PROBLEM: Only the pictures should be left out; write out all other data exactly.

DATA FOR THIS EXERCISE section start

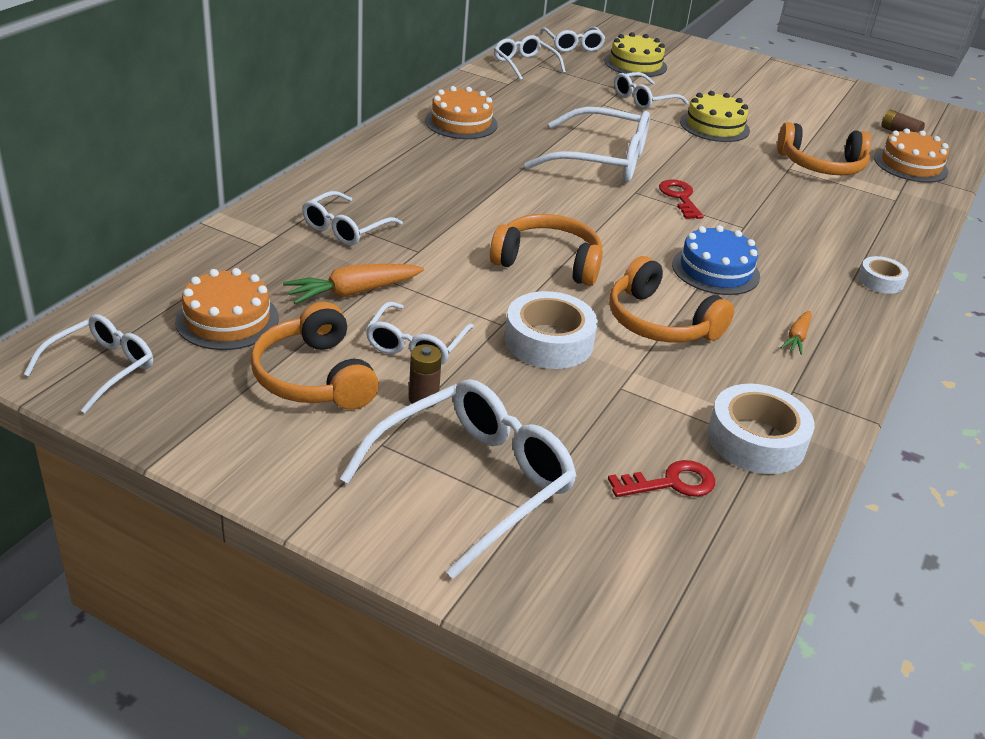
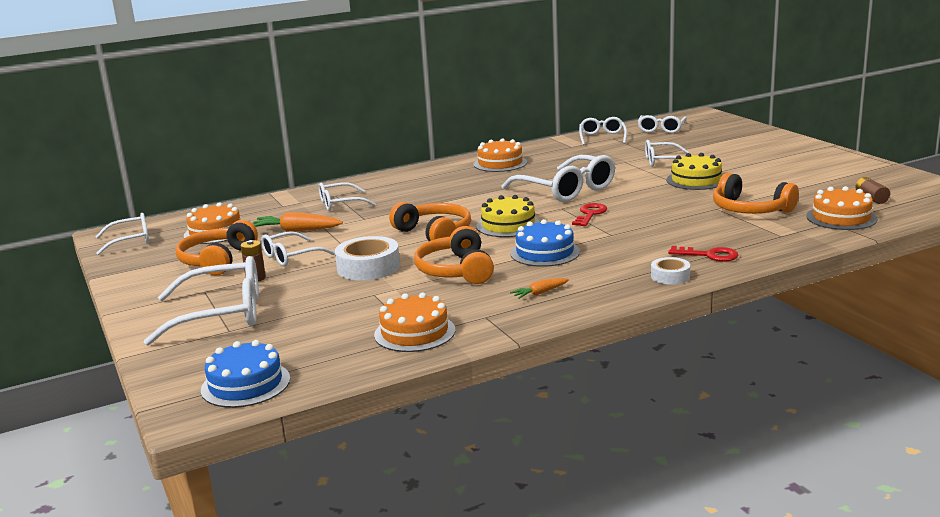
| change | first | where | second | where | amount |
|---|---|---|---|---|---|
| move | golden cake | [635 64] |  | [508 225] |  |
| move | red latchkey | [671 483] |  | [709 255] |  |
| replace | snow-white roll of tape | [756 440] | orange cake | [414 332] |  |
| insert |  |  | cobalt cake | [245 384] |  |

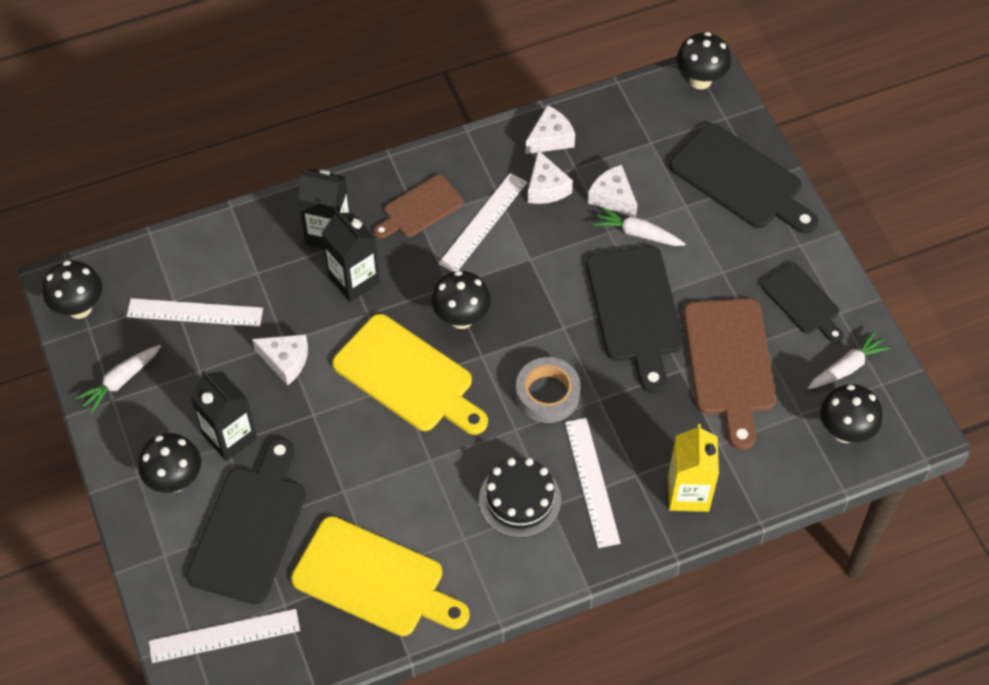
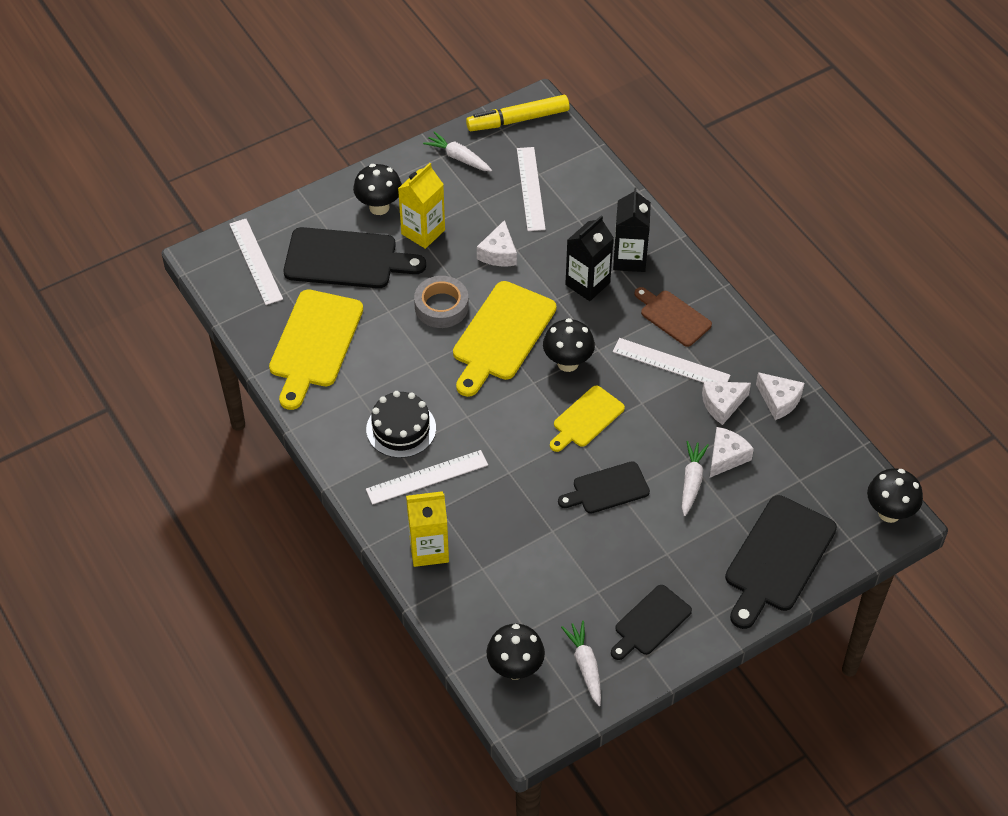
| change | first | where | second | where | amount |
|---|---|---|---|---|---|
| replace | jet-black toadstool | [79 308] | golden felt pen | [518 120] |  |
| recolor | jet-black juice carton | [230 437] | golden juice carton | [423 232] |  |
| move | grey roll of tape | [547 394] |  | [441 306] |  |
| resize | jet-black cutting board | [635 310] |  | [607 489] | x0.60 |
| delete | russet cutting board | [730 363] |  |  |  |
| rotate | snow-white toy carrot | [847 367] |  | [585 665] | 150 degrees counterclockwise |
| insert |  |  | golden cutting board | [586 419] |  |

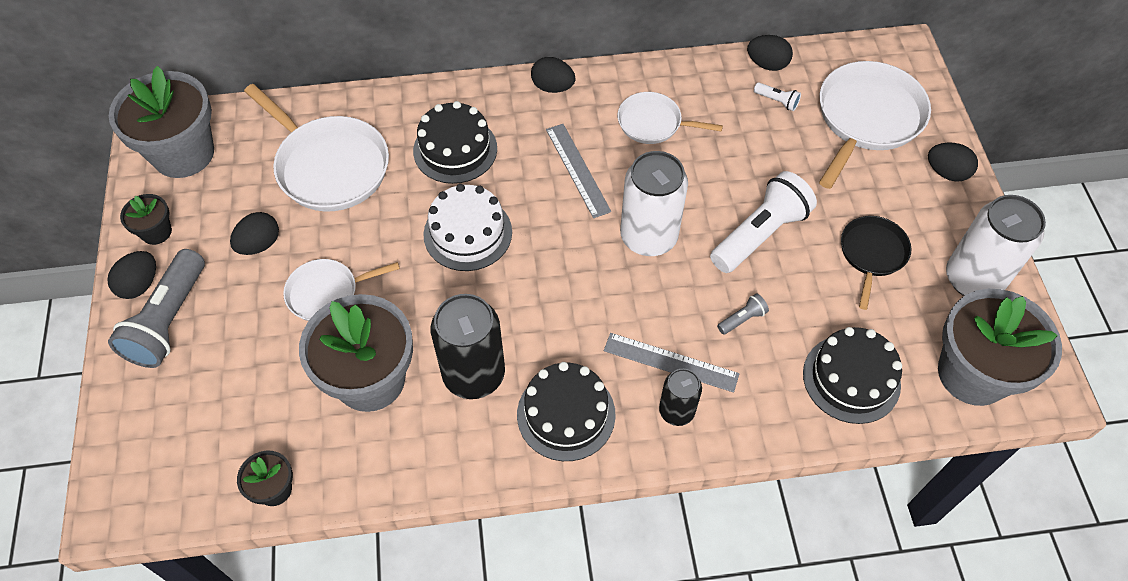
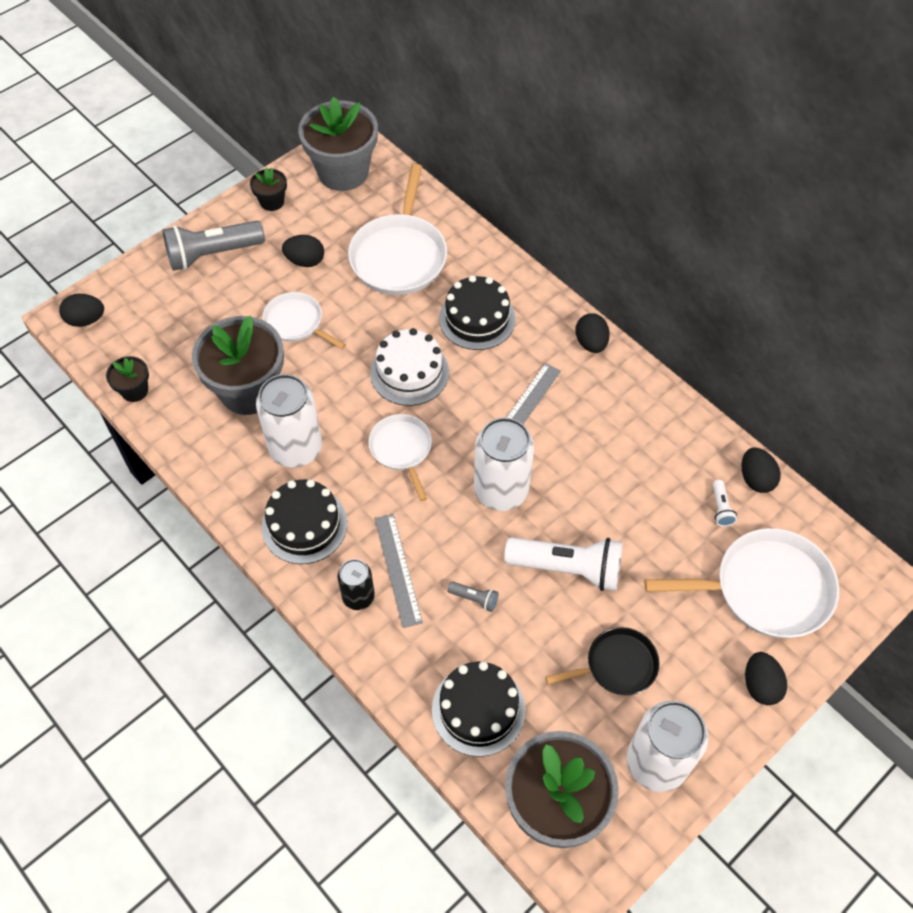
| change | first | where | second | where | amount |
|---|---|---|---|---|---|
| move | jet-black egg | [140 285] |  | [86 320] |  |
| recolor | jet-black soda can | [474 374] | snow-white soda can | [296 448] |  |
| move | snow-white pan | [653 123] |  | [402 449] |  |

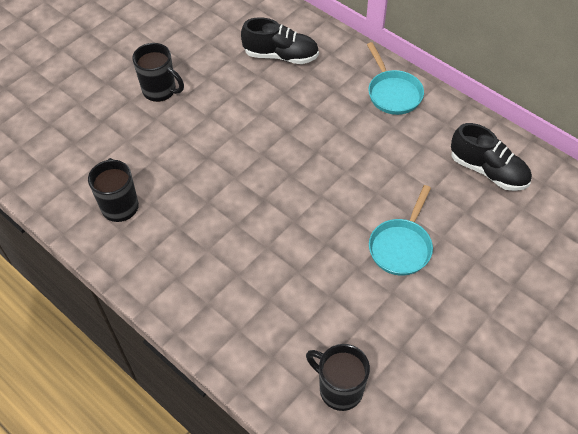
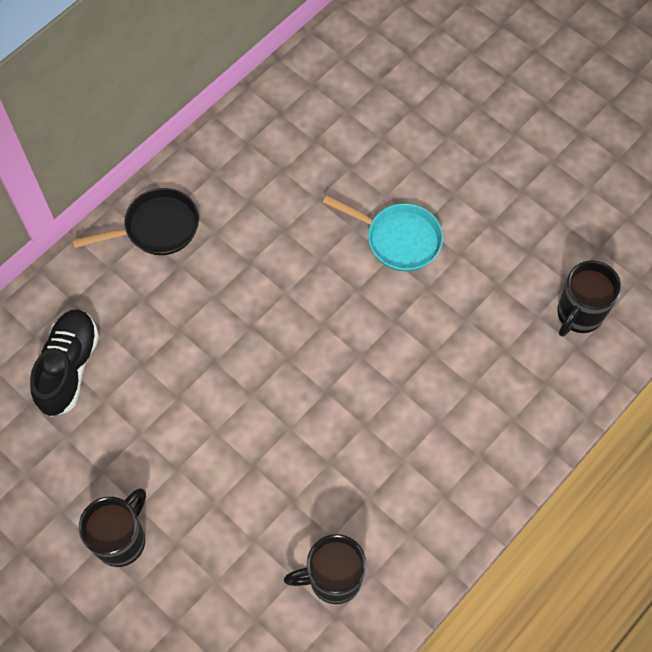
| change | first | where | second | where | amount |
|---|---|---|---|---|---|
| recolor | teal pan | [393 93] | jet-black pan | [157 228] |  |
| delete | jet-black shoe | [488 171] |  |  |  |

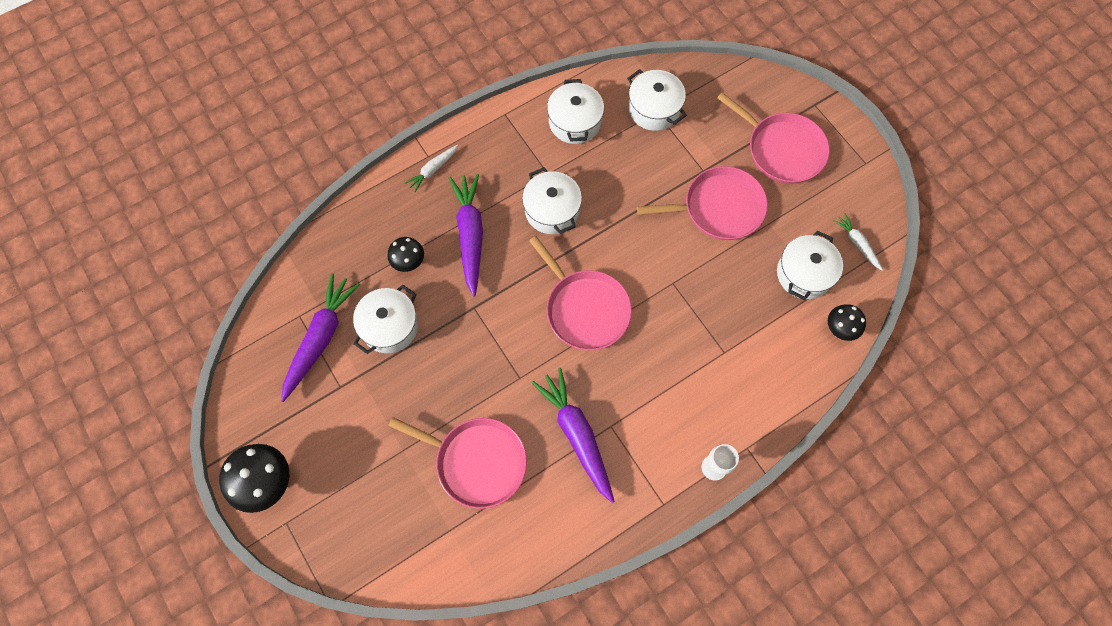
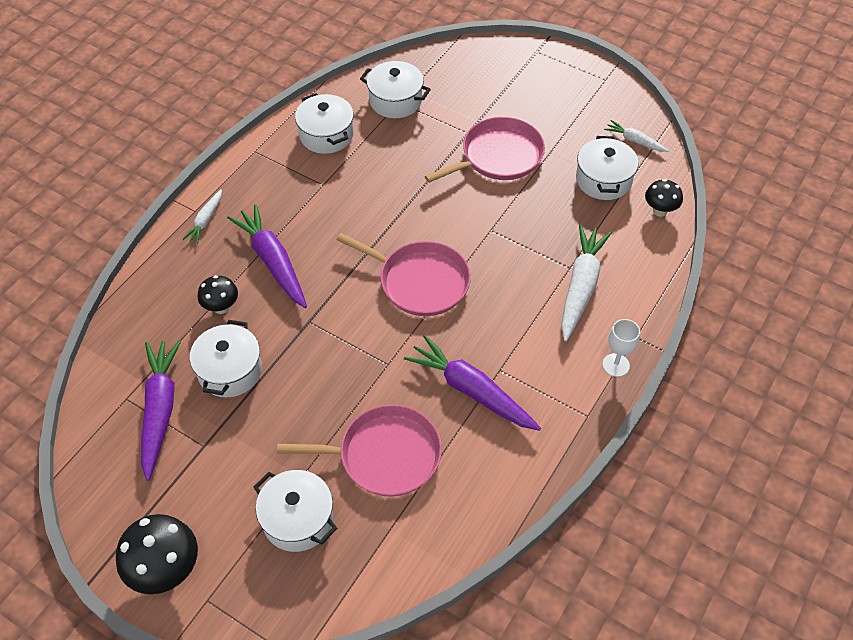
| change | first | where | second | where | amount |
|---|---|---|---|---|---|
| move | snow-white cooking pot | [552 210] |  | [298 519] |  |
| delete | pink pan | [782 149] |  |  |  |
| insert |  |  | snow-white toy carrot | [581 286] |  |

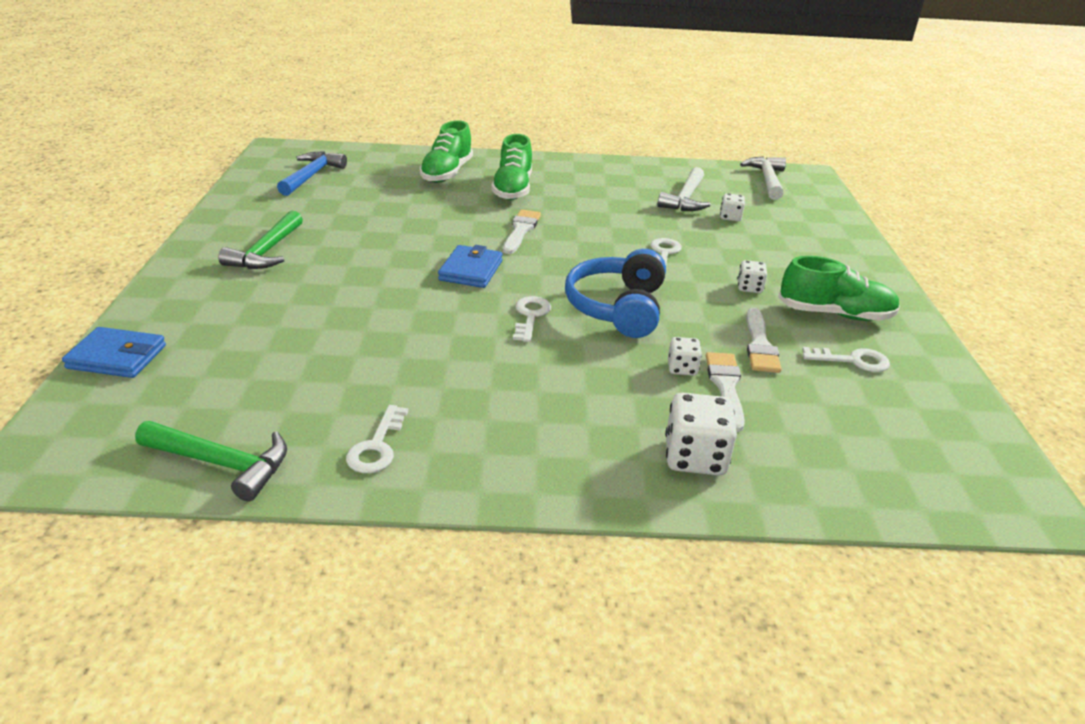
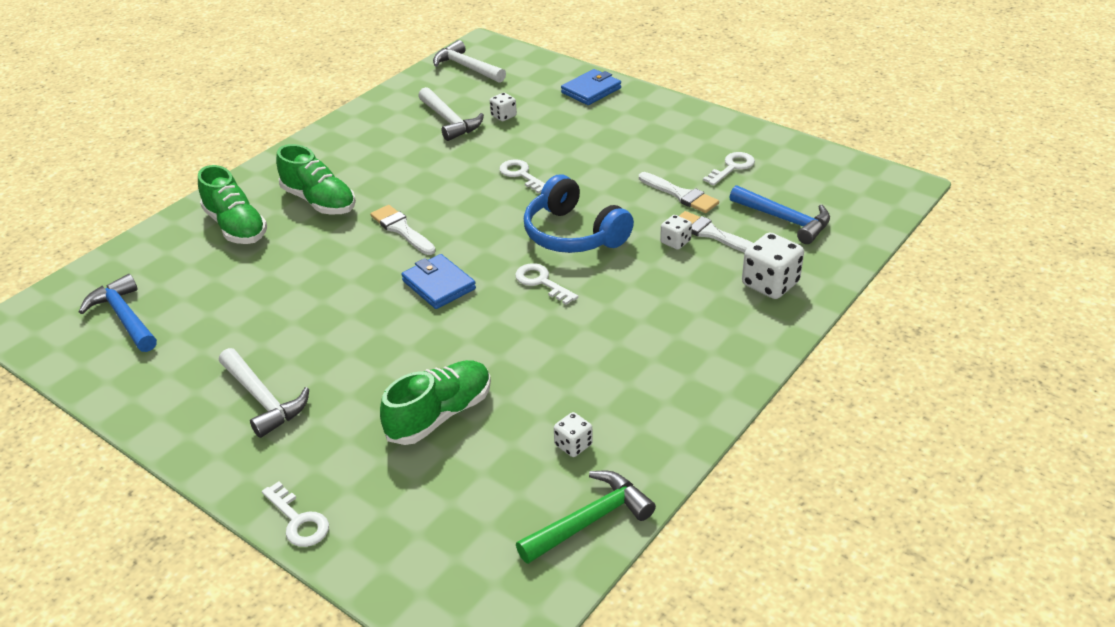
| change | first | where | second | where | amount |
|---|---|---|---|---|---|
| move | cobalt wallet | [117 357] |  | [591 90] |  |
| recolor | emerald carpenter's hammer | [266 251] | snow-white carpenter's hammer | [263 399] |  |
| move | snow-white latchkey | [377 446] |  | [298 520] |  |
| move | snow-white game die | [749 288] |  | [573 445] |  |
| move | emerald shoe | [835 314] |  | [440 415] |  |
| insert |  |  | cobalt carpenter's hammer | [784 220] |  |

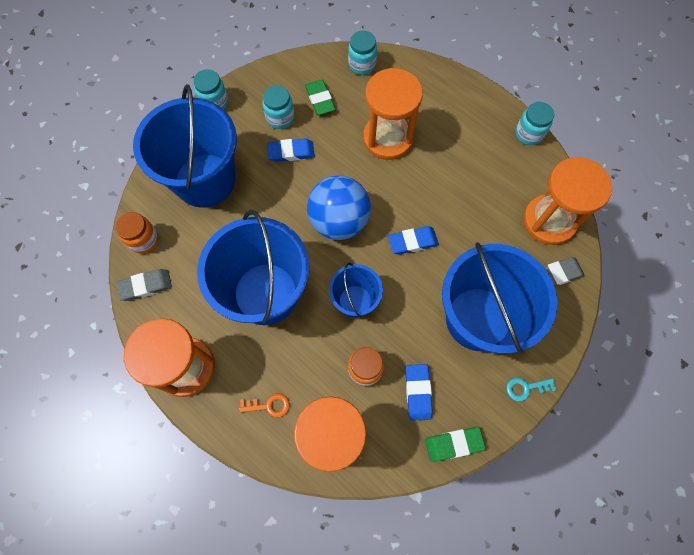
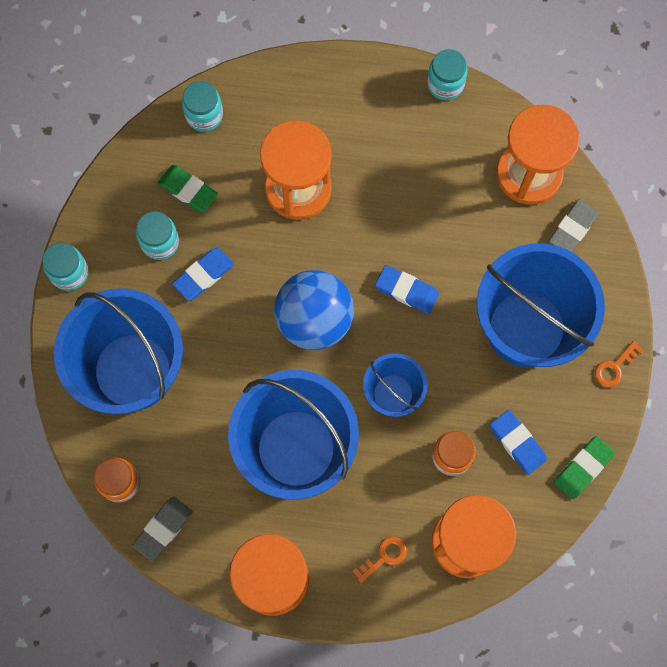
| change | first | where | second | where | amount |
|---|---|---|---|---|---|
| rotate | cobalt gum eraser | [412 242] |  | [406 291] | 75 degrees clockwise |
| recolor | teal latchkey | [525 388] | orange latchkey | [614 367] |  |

DATA FOR THIS EXERCISE section end

PROBLEM SOLUTION:
| change | first | where | second | where | amount |
|---|---|---|---|---|---|
| move | golden cake | [635 64] |  | [508 225] |  |
| move | red latchkey | [671 483] |  | [709 255] |  |
| replace | snow-white roll of tape | [756 440] | orange cake | [414 332] |  |
| insert |  |  | cobalt cake | [245 384] |  |

| change | first | where | second | where | amount |
|---|---|---|---|---|---|
| replace | jet-black toadstool | [79 308] | golden felt pen | [518 120] |  |
| recolor | jet-black juice carton | [230 437] | golden juice carton | [423 232] |  |
| move | grey roll of tape | [547 394] |  | [441 306] |  |
| resize | jet-black cutting board | [635 310] |  | [607 489] | x0.60 |
| delete | russet cutting board | [730 363] |  |  |  |
| rotate | snow-white toy carrot | [847 367] |  | [585 665] | 150 degrees counterclockwise |
| insert |  |  | golden cutting board | [586 419] |  |

| change | first | where | second | where | amount |
|---|---|---|---|---|---|
| move | jet-black egg | [140 285] |  | [86 320] |  |
| recolor | jet-black soda can | [474 374] | snow-white soda can | [296 448] |  |
| move | snow-white pan | [653 123] |  | [402 449] |  |

| change | first | where | second | where | amount |
|---|---|---|---|---|---|
| recolor | teal pan | [393 93] | jet-black pan | [157 228] |  |
| delete | jet-black shoe | [488 171] |  |  |  |

| change | first | where | second | where | amount |
|---|---|---|---|---|---|
| move | snow-white cooking pot | [552 210] |  | [298 519] |  |
| delete | pink pan | [782 149] |  |  |  |
| insert |  |  | snow-white toy carrot | [581 286] |  |

| change | first | where | second | where | amount |
|---|---|---|---|---|---|
| move | cobalt wallet | [117 357] |  | [591 90] |  |
| recolor | emerald carpenter's hammer | [266 251] | snow-white carpenter's hammer | [263 399] |  |
| move | snow-white latchkey | [377 446] |  | [298 520] |  |
| move | snow-white game die | [749 288] |  | [573 445] |  |
| move | emerald shoe | [835 314] |  | [440 415] |  |
| insert |  |  | cobalt carpenter's hammer | [784 220] |  |

| change | first | where | second | where | amount |
|---|---|---|---|---|---|
| rotate | cobalt gum eraser | [412 242] |  | [406 291] | 75 degrees clockwise |
| recolor | teal latchkey | [525 388] | orange latchkey | [614 367] |  |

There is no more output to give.